What you need to do. Return the following records word for word, reproducing every line in its original order.

Input data.
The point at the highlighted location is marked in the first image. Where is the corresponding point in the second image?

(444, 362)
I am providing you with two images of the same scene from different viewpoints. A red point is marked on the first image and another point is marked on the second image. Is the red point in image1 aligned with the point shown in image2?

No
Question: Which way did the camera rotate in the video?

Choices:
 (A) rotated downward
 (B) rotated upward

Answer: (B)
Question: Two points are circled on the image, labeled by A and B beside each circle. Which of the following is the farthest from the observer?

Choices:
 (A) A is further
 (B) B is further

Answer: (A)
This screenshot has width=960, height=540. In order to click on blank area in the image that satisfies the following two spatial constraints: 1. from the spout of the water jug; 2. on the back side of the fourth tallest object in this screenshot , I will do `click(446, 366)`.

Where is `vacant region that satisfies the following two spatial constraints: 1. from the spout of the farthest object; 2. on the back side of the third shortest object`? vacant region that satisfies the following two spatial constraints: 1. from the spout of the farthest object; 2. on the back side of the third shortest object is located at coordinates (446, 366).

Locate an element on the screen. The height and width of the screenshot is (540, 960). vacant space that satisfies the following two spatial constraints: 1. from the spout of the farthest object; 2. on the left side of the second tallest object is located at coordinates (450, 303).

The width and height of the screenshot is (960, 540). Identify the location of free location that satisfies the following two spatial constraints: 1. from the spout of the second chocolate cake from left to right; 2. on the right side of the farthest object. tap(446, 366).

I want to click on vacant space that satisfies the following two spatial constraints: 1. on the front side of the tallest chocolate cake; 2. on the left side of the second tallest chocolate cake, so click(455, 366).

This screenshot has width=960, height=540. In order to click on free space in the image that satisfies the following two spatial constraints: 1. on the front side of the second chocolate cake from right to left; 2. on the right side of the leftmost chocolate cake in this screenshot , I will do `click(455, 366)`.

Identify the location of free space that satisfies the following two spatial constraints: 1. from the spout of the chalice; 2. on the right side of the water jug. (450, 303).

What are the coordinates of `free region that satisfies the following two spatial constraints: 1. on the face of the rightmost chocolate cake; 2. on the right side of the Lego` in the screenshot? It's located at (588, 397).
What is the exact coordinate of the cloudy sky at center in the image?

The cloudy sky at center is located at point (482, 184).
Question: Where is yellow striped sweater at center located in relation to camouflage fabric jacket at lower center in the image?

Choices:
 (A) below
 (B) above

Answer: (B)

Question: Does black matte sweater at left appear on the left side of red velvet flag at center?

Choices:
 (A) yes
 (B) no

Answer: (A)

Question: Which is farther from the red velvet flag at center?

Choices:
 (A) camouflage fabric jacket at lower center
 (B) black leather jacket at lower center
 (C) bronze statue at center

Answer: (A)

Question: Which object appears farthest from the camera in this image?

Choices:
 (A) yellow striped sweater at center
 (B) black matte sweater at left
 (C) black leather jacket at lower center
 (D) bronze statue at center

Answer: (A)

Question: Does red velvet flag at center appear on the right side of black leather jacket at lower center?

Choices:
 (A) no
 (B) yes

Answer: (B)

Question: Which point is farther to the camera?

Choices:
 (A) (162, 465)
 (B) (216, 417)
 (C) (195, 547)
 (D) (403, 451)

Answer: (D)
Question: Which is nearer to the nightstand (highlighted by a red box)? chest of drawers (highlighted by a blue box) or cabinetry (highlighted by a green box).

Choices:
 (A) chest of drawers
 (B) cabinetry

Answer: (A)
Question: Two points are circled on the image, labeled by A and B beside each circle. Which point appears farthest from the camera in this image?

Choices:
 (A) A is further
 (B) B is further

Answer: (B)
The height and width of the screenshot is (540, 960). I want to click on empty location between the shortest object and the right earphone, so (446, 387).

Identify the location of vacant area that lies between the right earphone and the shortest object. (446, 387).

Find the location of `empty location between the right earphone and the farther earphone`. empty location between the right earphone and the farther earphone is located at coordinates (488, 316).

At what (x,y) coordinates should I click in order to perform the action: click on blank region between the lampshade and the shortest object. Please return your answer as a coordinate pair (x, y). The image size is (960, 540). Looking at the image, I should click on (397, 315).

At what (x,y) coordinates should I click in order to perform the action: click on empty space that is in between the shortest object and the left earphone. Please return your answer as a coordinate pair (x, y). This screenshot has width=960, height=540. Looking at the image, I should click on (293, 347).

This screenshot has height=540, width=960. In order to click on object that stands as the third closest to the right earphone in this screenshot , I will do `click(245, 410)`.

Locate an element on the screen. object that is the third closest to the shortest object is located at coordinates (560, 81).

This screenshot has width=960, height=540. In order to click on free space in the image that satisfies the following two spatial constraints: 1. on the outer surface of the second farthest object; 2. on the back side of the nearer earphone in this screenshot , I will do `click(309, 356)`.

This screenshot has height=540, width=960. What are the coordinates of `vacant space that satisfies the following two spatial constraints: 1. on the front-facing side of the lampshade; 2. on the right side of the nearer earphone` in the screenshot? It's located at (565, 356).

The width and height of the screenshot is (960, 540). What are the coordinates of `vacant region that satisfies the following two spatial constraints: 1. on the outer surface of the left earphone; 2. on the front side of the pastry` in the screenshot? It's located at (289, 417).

Result.
The point at the highlighted location is marked in the first image. Where is the corresponding point in the second image?

(444, 362)
I am providing you with two images of the same scene from different viewpoints. A red point is marked on the first image and another point is marked on the second image. Is the red point in image1 aligned with the point shown in image2?

No
Question: Which way did the camera rotate in the video?

Choices:
 (A) rotated downward
 (B) rotated upward

Answer: (B)
Question: Two points are circled on the image, labeled by A and B beside each circle. Which of the following is the farthest from the observer?

Choices:
 (A) A is further
 (B) B is further

Answer: (A)
This screenshot has width=960, height=540. In order to click on blank area in the image that satisfies the following two spatial constraints: 1. from the spout of the water jug; 2. on the back side of the fourth tallest object in this screenshot , I will do `click(446, 366)`.

Where is `vacant region that satisfies the following two spatial constraints: 1. from the spout of the farthest object; 2. on the back side of the third shortest object`? vacant region that satisfies the following two spatial constraints: 1. from the spout of the farthest object; 2. on the back side of the third shortest object is located at coordinates (446, 366).

Locate an element on the screen. The height and width of the screenshot is (540, 960). vacant space that satisfies the following two spatial constraints: 1. from the spout of the farthest object; 2. on the left side of the second tallest object is located at coordinates (450, 303).

The width and height of the screenshot is (960, 540). Identify the location of free location that satisfies the following two spatial constraints: 1. from the spout of the second chocolate cake from left to right; 2. on the right side of the farthest object. tap(446, 366).

I want to click on vacant space that satisfies the following two spatial constraints: 1. on the front side of the tallest chocolate cake; 2. on the left side of the second tallest chocolate cake, so click(455, 366).

This screenshot has width=960, height=540. In order to click on free space in the image that satisfies the following two spatial constraints: 1. on the front side of the second chocolate cake from right to left; 2. on the right side of the leftmost chocolate cake in this screenshot , I will do `click(455, 366)`.

Identify the location of free space that satisfies the following two spatial constraints: 1. from the spout of the chalice; 2. on the right side of the water jug. (450, 303).

What are the coordinates of `free region that satisfies the following two spatial constraints: 1. on the face of the rightmost chocolate cake; 2. on the right side of the Lego` in the screenshot? It's located at (588, 397).
What is the exact coordinate of the cloudy sky at center in the image?

The cloudy sky at center is located at point (482, 184).
Question: Where is yellow striped sweater at center located in relation to camouflage fabric jacket at lower center in the image?

Choices:
 (A) below
 (B) above

Answer: (B)

Question: Does black matte sweater at left appear on the left side of red velvet flag at center?

Choices:
 (A) yes
 (B) no

Answer: (A)

Question: Which is farther from the red velvet flag at center?

Choices:
 (A) camouflage fabric jacket at lower center
 (B) black leather jacket at lower center
 (C) bronze statue at center

Answer: (A)

Question: Which object appears farthest from the camera in this image?

Choices:
 (A) yellow striped sweater at center
 (B) black matte sweater at left
 (C) black leather jacket at lower center
 (D) bronze statue at center

Answer: (A)

Question: Does red velvet flag at center appear on the right side of black leather jacket at lower center?

Choices:
 (A) no
 (B) yes

Answer: (B)

Question: Which point is farther to the camera?

Choices:
 (A) (162, 465)
 (B) (216, 417)
 (C) (195, 547)
 (D) (403, 451)

Answer: (D)
Question: Which is nearer to the nightstand (highlighted by a red box)? chest of drawers (highlighted by a blue box) or cabinetry (highlighted by a green box).

Choices:
 (A) chest of drawers
 (B) cabinetry

Answer: (A)
Question: Two points are circled on the image, labeled by A and B beside each circle. Which point appears farthest from the camera in this image?

Choices:
 (A) A is further
 (B) B is further

Answer: (B)
The height and width of the screenshot is (540, 960). I want to click on empty location between the shortest object and the right earphone, so (446, 387).

Identify the location of vacant area that lies between the right earphone and the shortest object. (446, 387).

Find the location of `empty location between the right earphone and the farther earphone`. empty location between the right earphone and the farther earphone is located at coordinates (488, 316).

At what (x,y) coordinates should I click in order to perform the action: click on blank region between the lampshade and the shortest object. Please return your answer as a coordinate pair (x, y). The image size is (960, 540). Looking at the image, I should click on (397, 315).

At what (x,y) coordinates should I click in order to perform the action: click on empty space that is in between the shortest object and the left earphone. Please return your answer as a coordinate pair (x, y). This screenshot has width=960, height=540. Looking at the image, I should click on (293, 347).

This screenshot has height=540, width=960. In order to click on object that stands as the third closest to the right earphone in this screenshot , I will do `click(245, 410)`.

Locate an element on the screen. object that is the third closest to the shortest object is located at coordinates (560, 81).

This screenshot has width=960, height=540. In order to click on free space in the image that satisfies the following two spatial constraints: 1. on the outer surface of the second farthest object; 2. on the back side of the nearer earphone in this screenshot , I will do `click(309, 356)`.

This screenshot has height=540, width=960. What are the coordinates of `vacant space that satisfies the following two spatial constraints: 1. on the front-facing side of the lampshade; 2. on the right side of the nearer earphone` in the screenshot? It's located at (565, 356).

The width and height of the screenshot is (960, 540). What are the coordinates of `vacant region that satisfies the following two spatial constraints: 1. on the outer surface of the left earphone; 2. on the front side of the pastry` in the screenshot? It's located at (289, 417).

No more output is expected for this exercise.